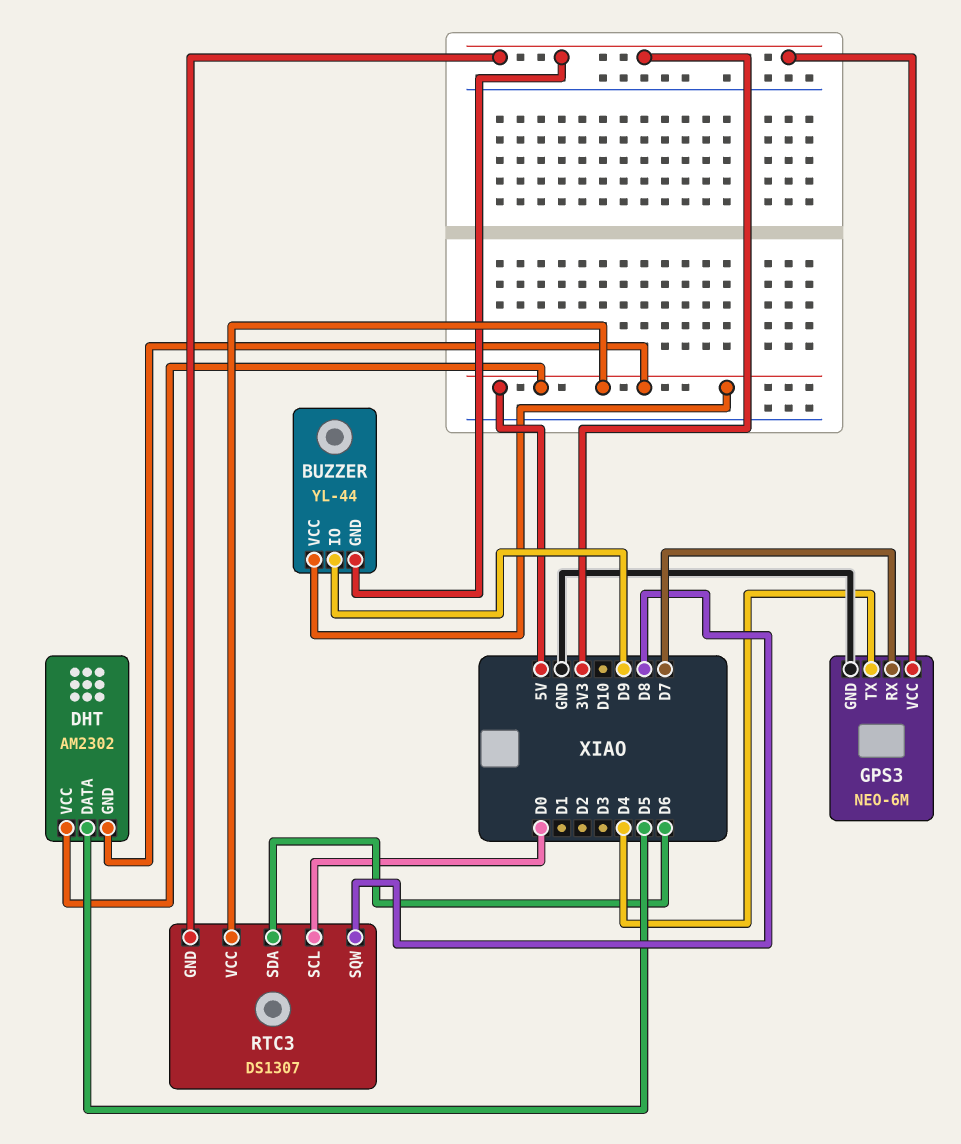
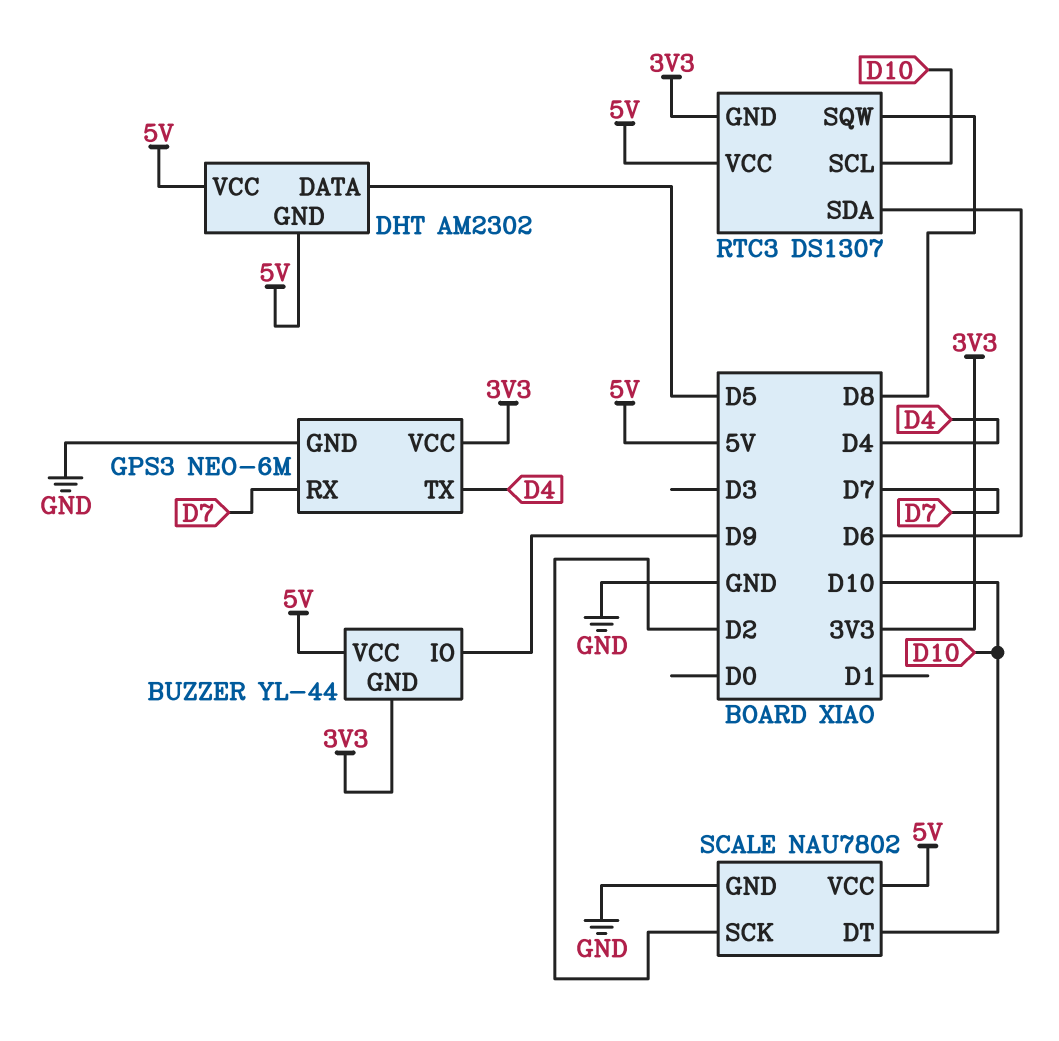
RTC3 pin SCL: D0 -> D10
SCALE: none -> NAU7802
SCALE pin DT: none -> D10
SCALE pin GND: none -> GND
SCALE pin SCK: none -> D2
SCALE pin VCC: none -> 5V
......
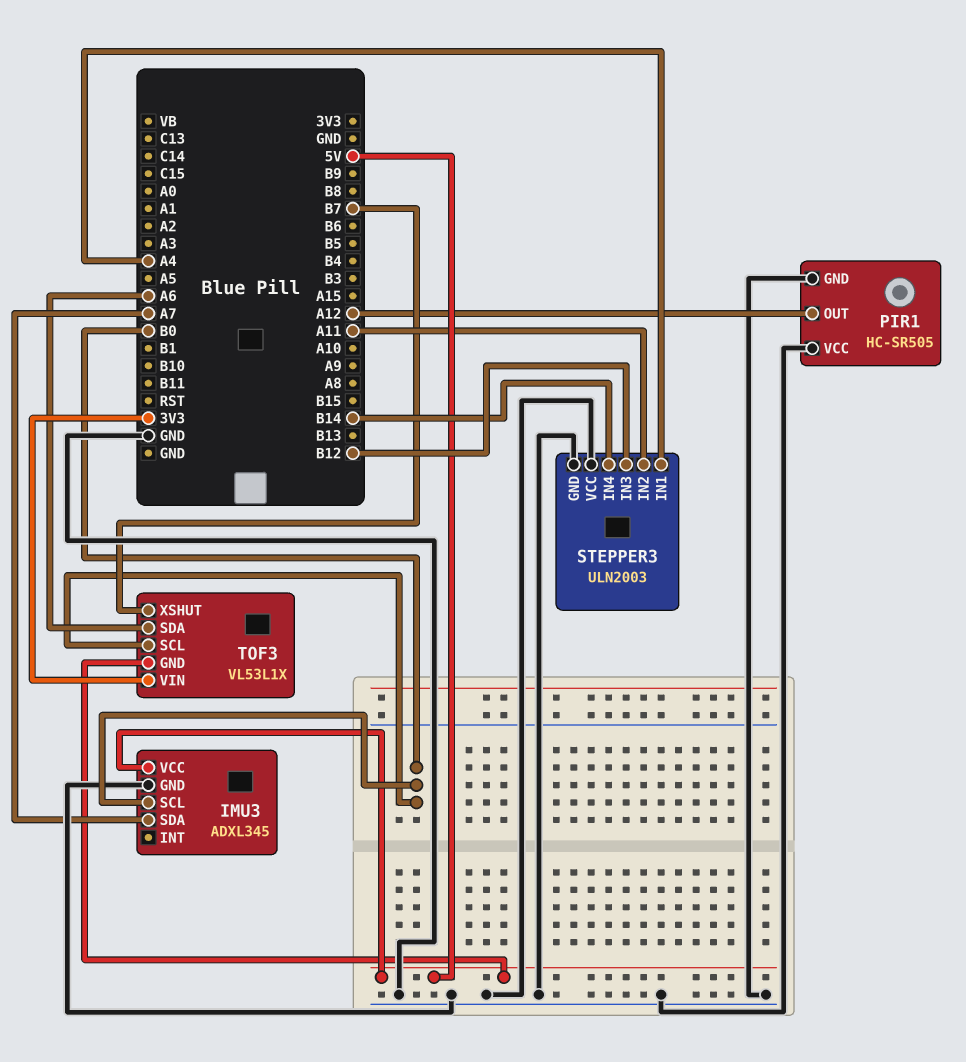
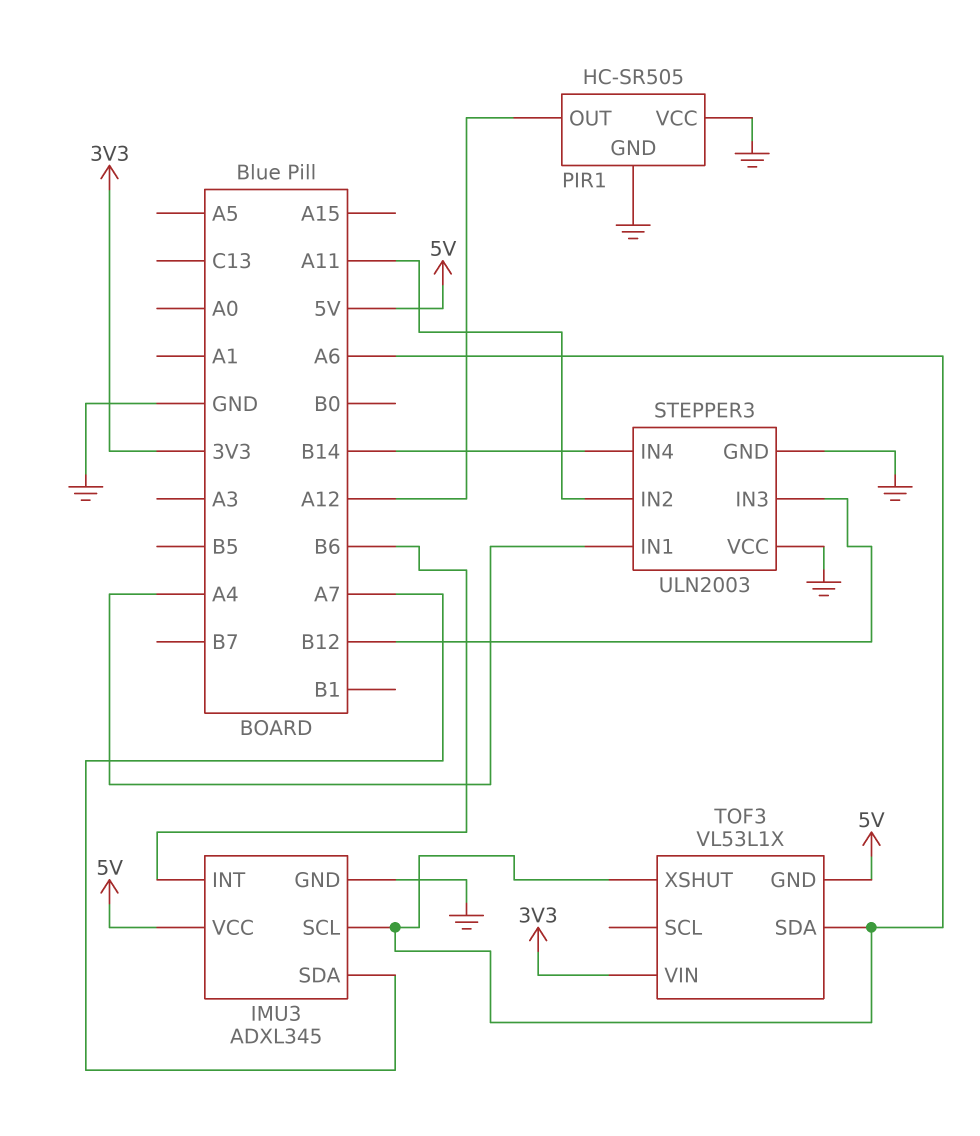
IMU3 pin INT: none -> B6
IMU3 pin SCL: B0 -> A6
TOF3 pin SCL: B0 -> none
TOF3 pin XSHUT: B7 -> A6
......
What is needed:
Restate word for word the lines in the material above from the one with "SCALE pin DT: none -> D10" to the one with "SCALE pin VCC: none -> 5V"; both of those lines count, and nothing else does.

Task response:
SCALE pin DT: none -> D10
SCALE pin GND: none -> GND
SCALE pin SCK: none -> D2
SCALE pin VCC: none -> 5V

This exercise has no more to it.